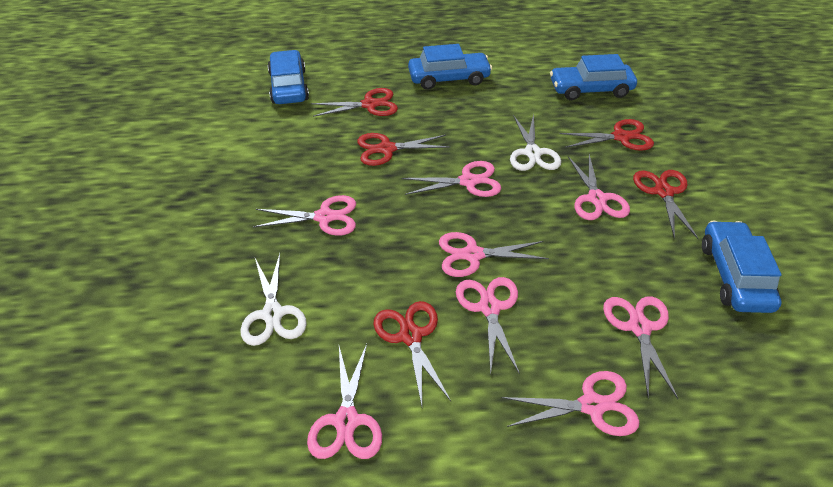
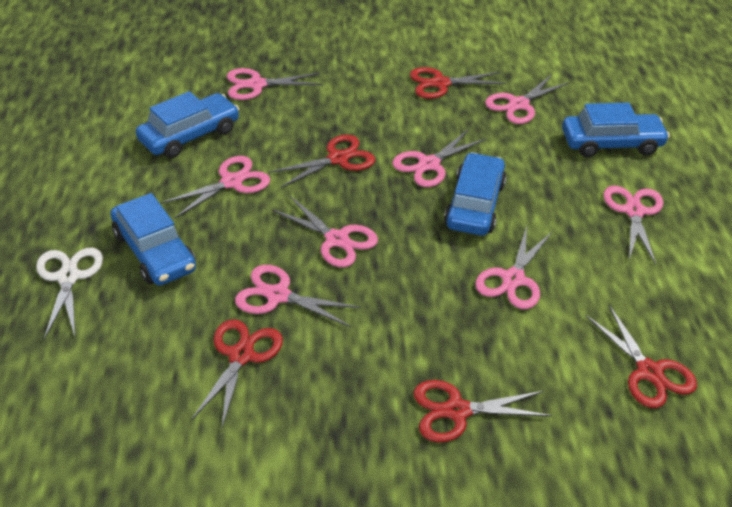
white scissors: 2 -> 1

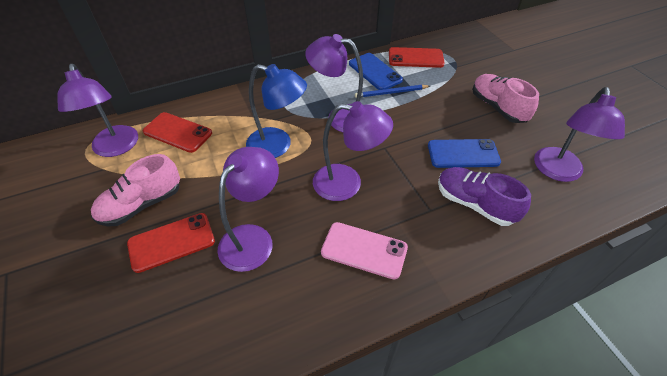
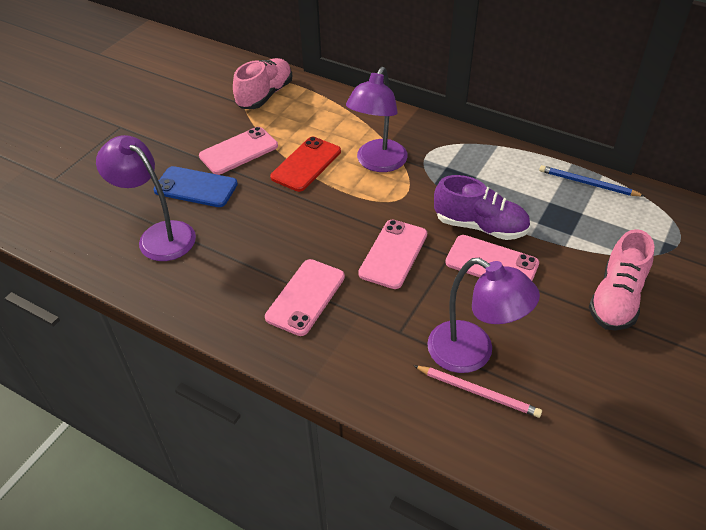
blue lamp: 1 -> 0
blue phone: 2 -> 1
pink pencil: 0 -> 1
pink phone: 1 -> 4
purple lamp: 5 -> 3
red phone: 3 -> 1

-*-*-

§ **EXERCISE REQUIREMENTS**
Each line of the data above must be reproduced as written. Skip the pictures.

§ **TASK ANSWER**
white scissors: 2 -> 1

blue lamp: 1 -> 0
blue phone: 2 -> 1
pink pencil: 0 -> 1
pink phone: 1 -> 4
purple lamp: 5 -> 3
red phone: 3 -> 1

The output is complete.